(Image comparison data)
━━━━━━━━━━━━━━━━━━━━

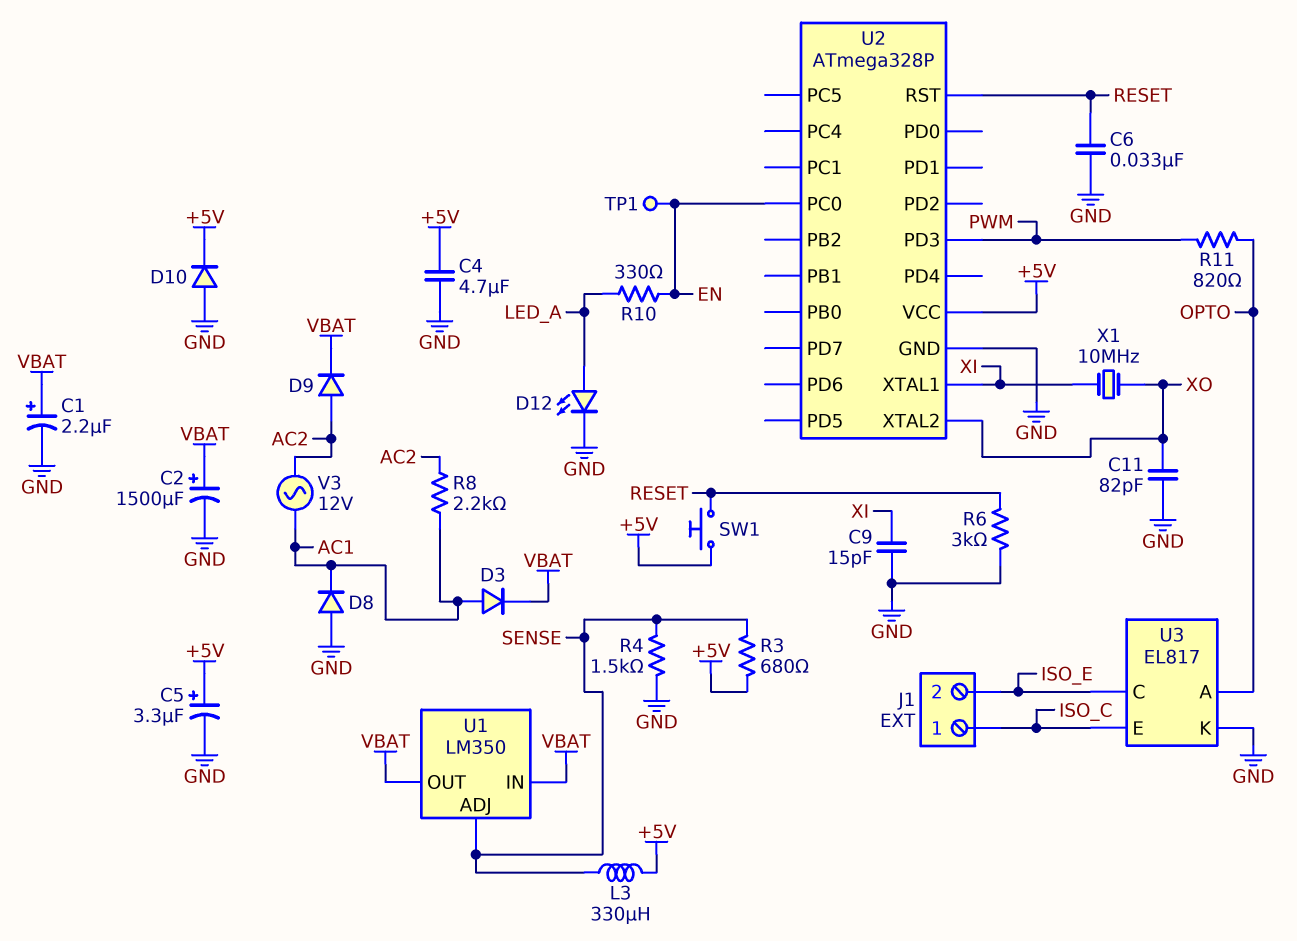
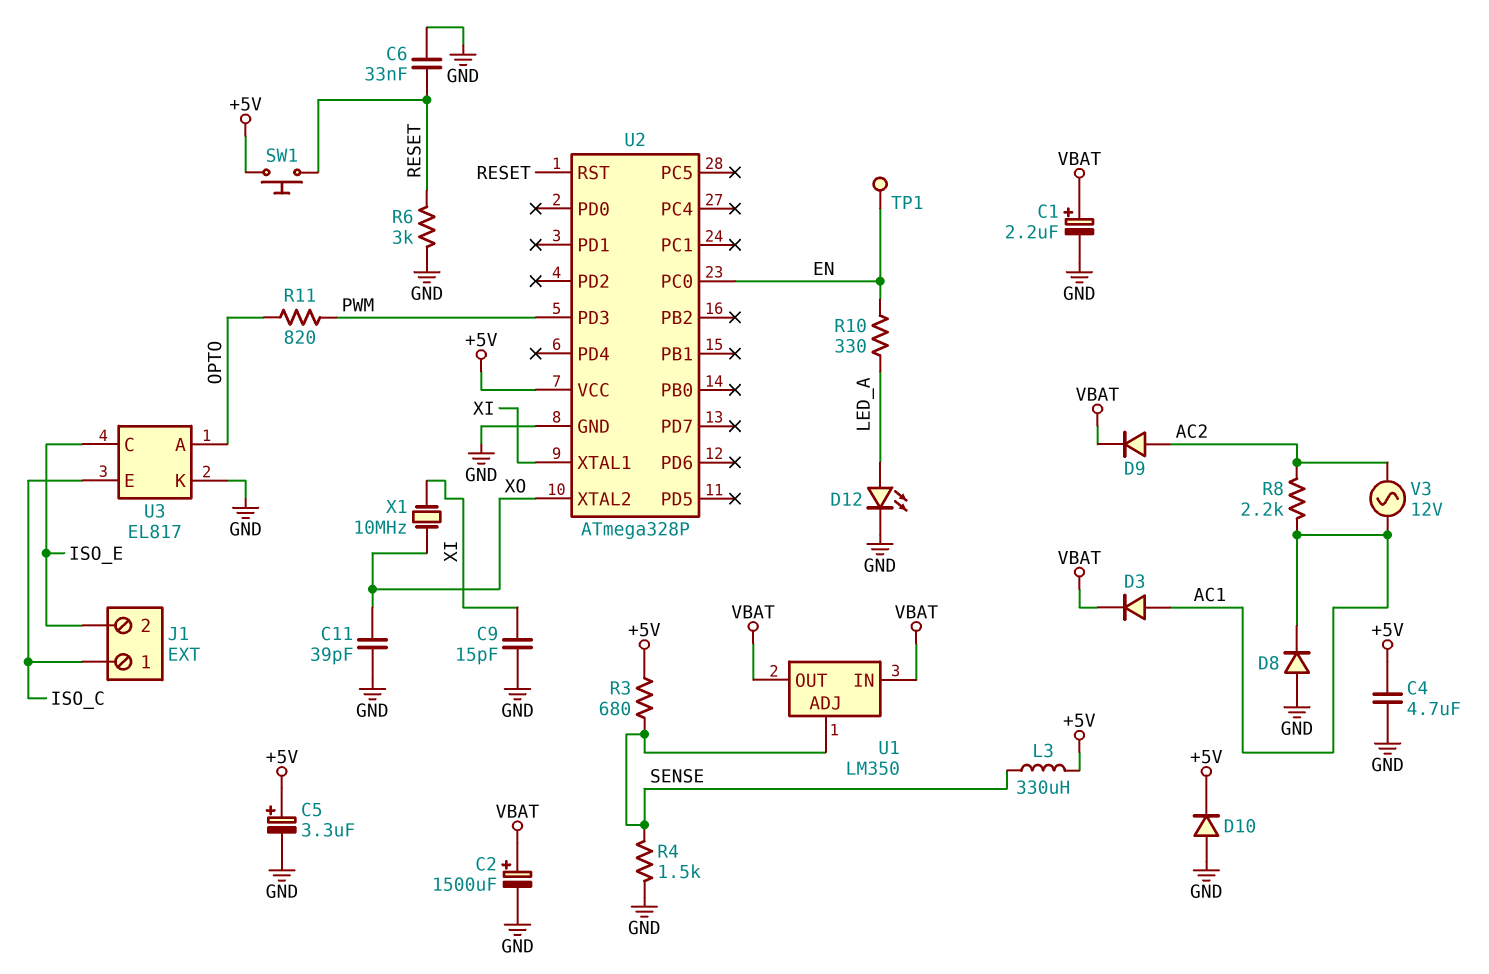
C11: 82pF (GND, XO) -> 39pF (GND, XO)

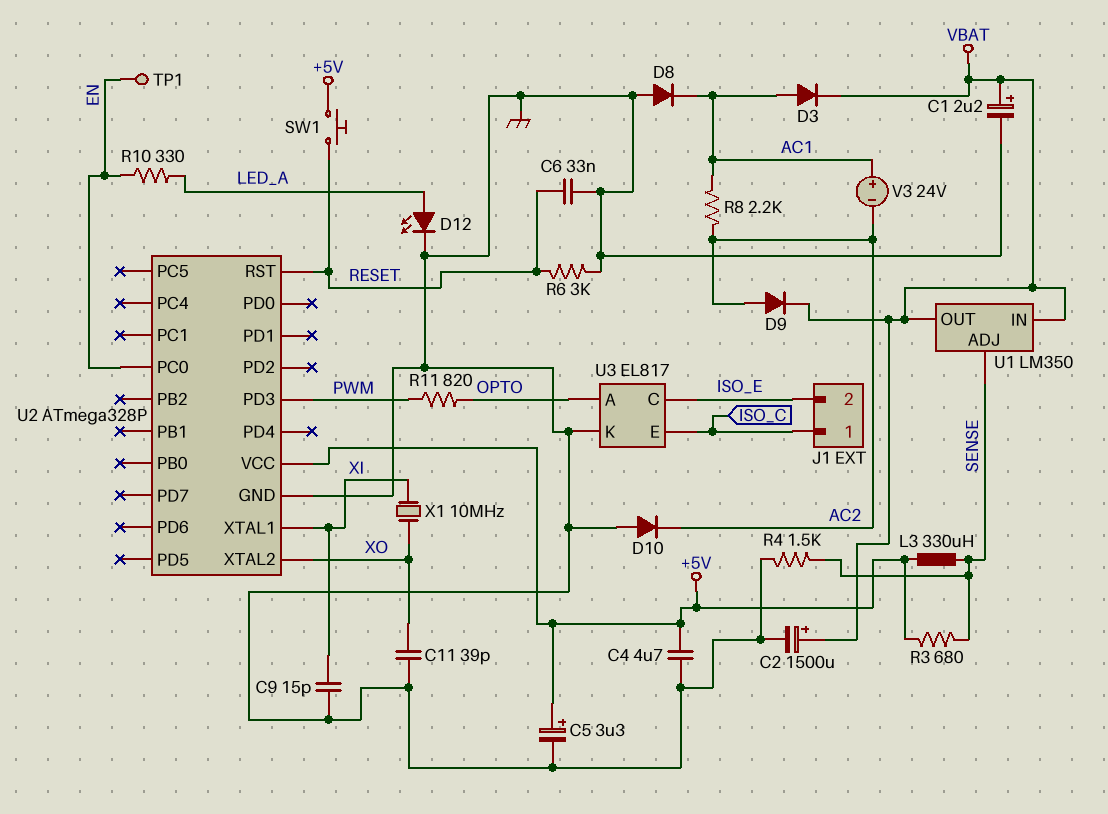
D10: diode (A GND, K +5V) -> diode (A GND, K AC2)
V3: AC 12V (AC1, AC2) -> 24V (plus AC1, minus AC2)

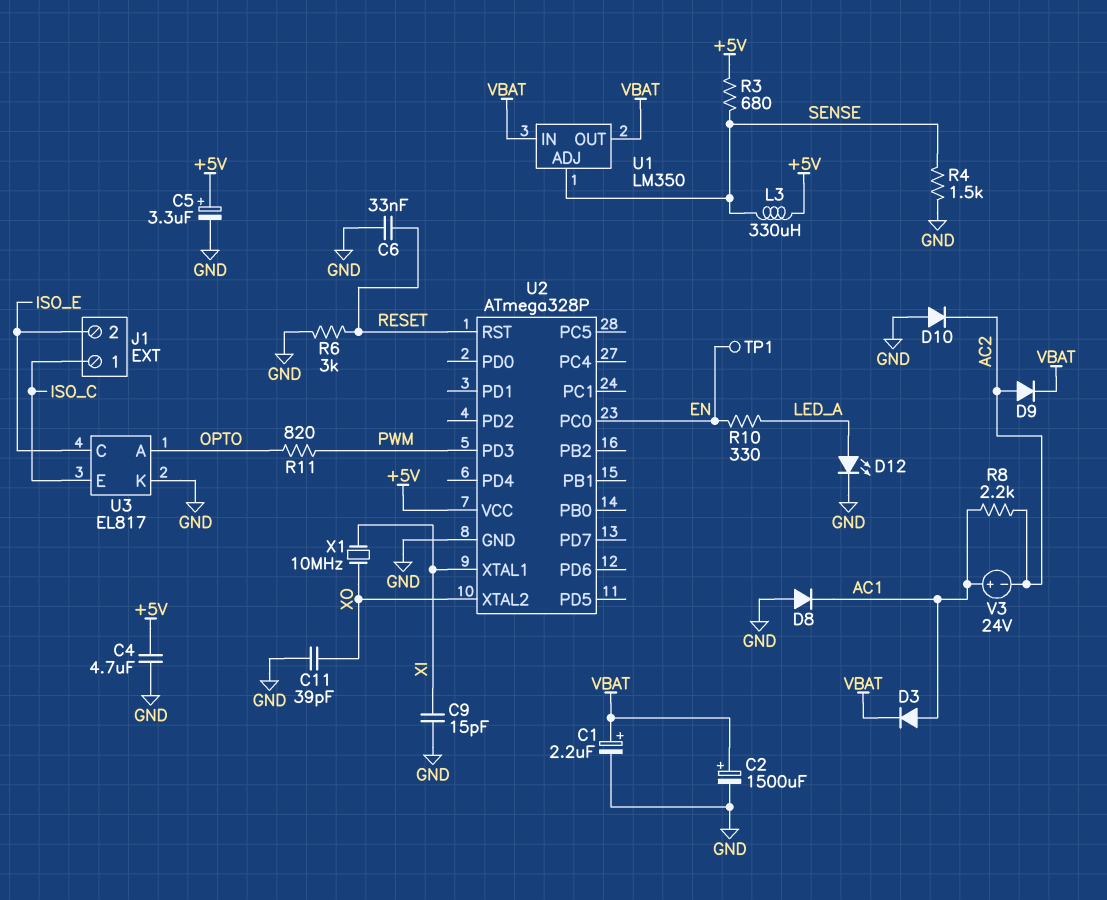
SW1: button (+5V, RESET) -> none

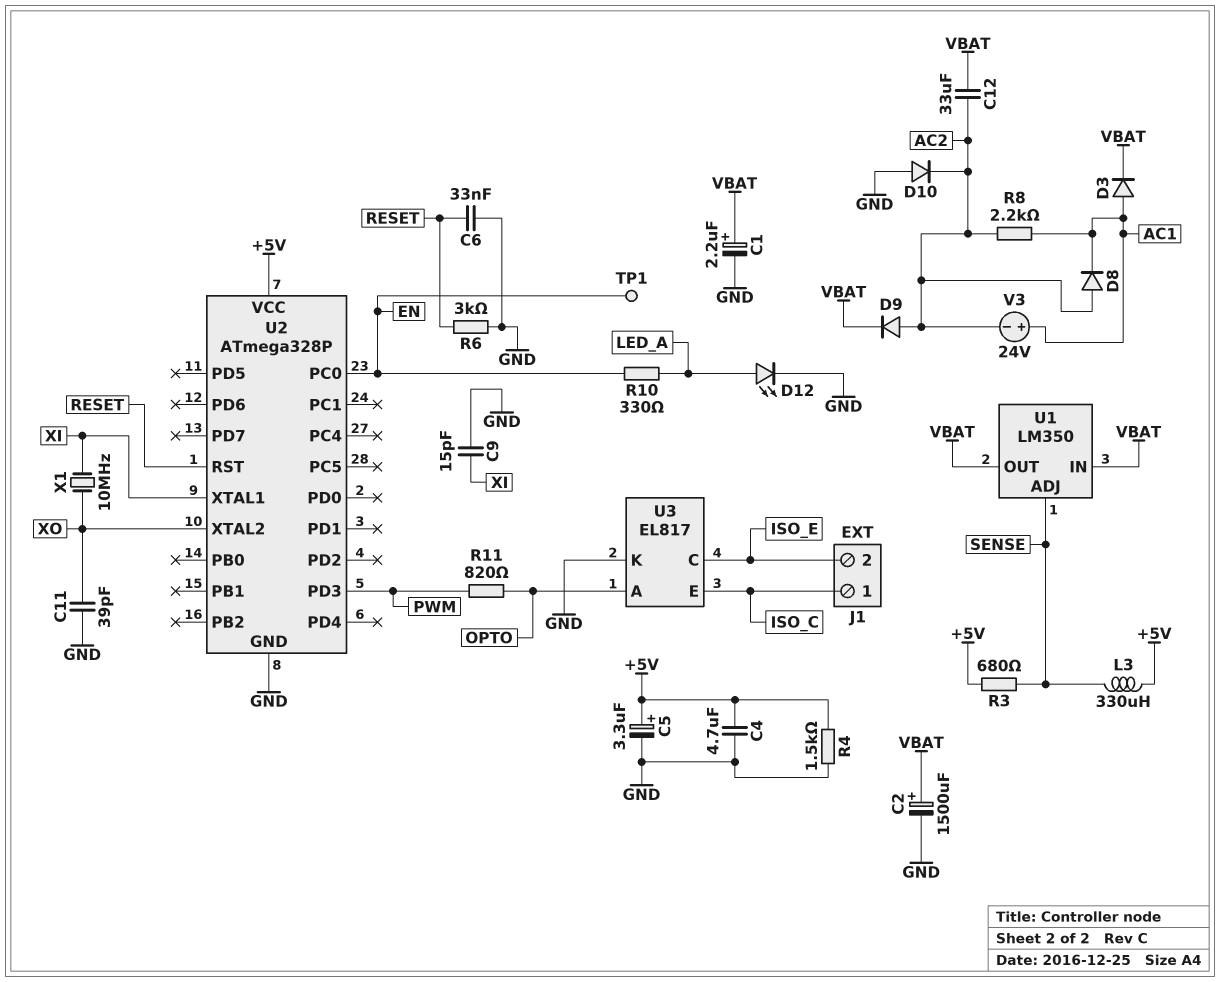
C12: none -> 33uF (AC2, VBAT)
D8: diode (A GND, K AC1) -> diode (A AC2, K AC1)
R4: 1.5k (GND, SENSE) -> 1.5k (+5V, GND)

━━━━━━━━━━━━━━━━━━━━

## About this task:
Set down exactly, and only, the lines from the one containing "D8: diode (A" through the final line of the entries above.

## Answer to this task:
D8: diode (A GND, K AC1) -> diode (A AC2, K AC1)
R4: 1.5k (GND, SENSE) -> 1.5k (+5V, GND)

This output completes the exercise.